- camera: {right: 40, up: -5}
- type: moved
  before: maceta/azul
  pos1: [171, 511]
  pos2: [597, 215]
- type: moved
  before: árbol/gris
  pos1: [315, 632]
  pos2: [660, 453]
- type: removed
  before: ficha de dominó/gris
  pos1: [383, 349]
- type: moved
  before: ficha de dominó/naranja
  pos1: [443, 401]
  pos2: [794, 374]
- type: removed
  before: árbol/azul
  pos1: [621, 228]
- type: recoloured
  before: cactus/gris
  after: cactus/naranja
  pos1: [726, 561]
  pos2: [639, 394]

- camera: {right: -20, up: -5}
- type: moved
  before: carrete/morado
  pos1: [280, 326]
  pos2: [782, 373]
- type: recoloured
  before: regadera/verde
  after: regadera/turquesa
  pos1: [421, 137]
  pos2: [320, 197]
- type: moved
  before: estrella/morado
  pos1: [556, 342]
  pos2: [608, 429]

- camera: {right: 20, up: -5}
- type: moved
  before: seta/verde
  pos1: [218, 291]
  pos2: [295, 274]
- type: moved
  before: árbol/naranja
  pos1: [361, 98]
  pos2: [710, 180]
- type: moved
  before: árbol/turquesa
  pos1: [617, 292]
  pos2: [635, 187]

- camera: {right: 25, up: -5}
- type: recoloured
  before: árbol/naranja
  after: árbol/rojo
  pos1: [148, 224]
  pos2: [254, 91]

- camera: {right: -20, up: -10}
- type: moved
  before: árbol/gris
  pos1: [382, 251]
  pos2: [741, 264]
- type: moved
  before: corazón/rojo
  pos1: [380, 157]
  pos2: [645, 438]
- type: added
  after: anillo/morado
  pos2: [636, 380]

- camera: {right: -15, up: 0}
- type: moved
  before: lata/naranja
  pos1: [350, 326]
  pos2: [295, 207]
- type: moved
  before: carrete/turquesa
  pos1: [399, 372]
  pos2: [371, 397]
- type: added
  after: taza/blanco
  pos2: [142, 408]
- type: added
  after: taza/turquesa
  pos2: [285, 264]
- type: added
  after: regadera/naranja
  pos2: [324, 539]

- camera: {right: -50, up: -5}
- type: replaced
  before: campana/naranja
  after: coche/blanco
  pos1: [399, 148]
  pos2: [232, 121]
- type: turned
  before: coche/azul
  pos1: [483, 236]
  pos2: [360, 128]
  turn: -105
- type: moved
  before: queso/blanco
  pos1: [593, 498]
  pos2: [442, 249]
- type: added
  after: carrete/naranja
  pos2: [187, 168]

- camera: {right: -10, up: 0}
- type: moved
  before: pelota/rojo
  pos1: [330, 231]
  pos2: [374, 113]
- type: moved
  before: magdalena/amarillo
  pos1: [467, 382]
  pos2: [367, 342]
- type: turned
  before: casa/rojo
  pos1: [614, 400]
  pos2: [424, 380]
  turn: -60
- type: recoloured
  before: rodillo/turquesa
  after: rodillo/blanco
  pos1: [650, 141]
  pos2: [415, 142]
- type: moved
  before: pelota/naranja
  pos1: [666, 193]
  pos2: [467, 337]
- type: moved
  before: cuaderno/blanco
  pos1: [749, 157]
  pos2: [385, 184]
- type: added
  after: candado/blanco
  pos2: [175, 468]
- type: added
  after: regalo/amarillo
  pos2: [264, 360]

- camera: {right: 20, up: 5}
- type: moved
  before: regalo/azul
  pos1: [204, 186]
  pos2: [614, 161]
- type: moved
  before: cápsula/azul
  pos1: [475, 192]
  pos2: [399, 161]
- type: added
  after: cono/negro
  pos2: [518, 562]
---
PROMPT:
Since the material above must be kept intact, output it exactly as it is.

RESPONSE TO THE EXERCISE:
- camera: {right: 40, up: -5}
- type: moved
  before: maceta/azul
  pos1: [171, 511]
  pos2: [597, 215]
- type: moved
  before: árbol/gris
  pos1: [315, 632]
  pos2: [660, 453]
- type: removed
  before: ficha de dominó/gris
  pos1: [383, 349]
- type: moved
  before: ficha de dominó/naranja
  pos1: [443, 401]
  pos2: [794, 374]
- type: removed
  before: árbol/azul
  pos1: [621, 228]
- type: recoloured
  before: cactus/gris
  after: cactus/naranja
  pos1: [726, 561]
  pos2: [639, 394]

- camera: {right: -20, up: -5}
- type: moved
  before: carrete/morado
  pos1: [280, 326]
  pos2: [782, 373]
- type: recoloured
  before: regadera/verde
  after: regadera/turquesa
  pos1: [421, 137]
  pos2: [320, 197]
- type: moved
  before: estrella/morado
  pos1: [556, 342]
  pos2: [608, 429]

- camera: {right: 20, up: -5}
- type: moved
  before: seta/verde
  pos1: [218, 291]
  pos2: [295, 274]
- type: moved
  before: árbol/naranja
  pos1: [361, 98]
  pos2: [710, 180]
- type: moved
  before: árbol/turquesa
  pos1: [617, 292]
  pos2: [635, 187]

- camera: {right: 25, up: -5}
- type: recoloured
  before: árbol/naranja
  after: árbol/rojo
  pos1: [148, 224]
  pos2: [254, 91]

- camera: {right: -20, up: -10}
- type: moved
  before: árbol/gris
  pos1: [382, 251]
  pos2: [741, 264]
- type: moved
  before: corazón/rojo
  pos1: [380, 157]
  pos2: [645, 438]
- type: added
  after: anillo/morado
  pos2: [636, 380]

- camera: {right: -15, up: 0}
- type: moved
  before: lata/naranja
  pos1: [350, 326]
  pos2: [295, 207]
- type: moved
  before: carrete/turquesa
  pos1: [399, 372]
  pos2: [371, 397]
- type: added
  after: taza/blanco
  pos2: [142, 408]
- type: added
  after: taza/turquesa
  pos2: [285, 264]
- type: added
  after: regadera/naranja
  pos2: [324, 539]

- camera: {right: -50, up: -5}
- type: replaced
  before: campana/naranja
  after: coche/blanco
  pos1: [399, 148]
  pos2: [232, 121]
- type: turned
  before: coche/azul
  pos1: [483, 236]
  pos2: [360, 128]
  turn: -105
- type: moved
  before: queso/blanco
  pos1: [593, 498]
  pos2: [442, 249]
- type: added
  after: carrete/naranja
  pos2: [187, 168]

- camera: {right: -10, up: 0}
- type: moved
  before: pelota/rojo
  pos1: [330, 231]
  pos2: [374, 113]
- type: moved
  before: magdalena/amarillo
  pos1: [467, 382]
  pos2: [367, 342]
- type: turned
  before: casa/rojo
  pos1: [614, 400]
  pos2: [424, 380]
  turn: -60
- type: recoloured
  before: rodillo/turquesa
  after: rodillo/blanco
  pos1: [650, 141]
  pos2: [415, 142]
- type: moved
  before: pelota/naranja
  pos1: [666, 193]
  pos2: [467, 337]
- type: moved
  before: cuaderno/blanco
  pos1: [749, 157]
  pos2: [385, 184]
- type: added
  after: candado/blanco
  pos2: [175, 468]
- type: added
  after: regalo/amarillo
  pos2: [264, 360]

- camera: {right: 20, up: 5}
- type: moved
  before: regalo/azul
  pos1: [204, 186]
  pos2: [614, 161]
- type: moved
  before: cápsula/azul
  pos1: [475, 192]
  pos2: [399, 161]
- type: added
  after: cono/negro
  pos2: [518, 562]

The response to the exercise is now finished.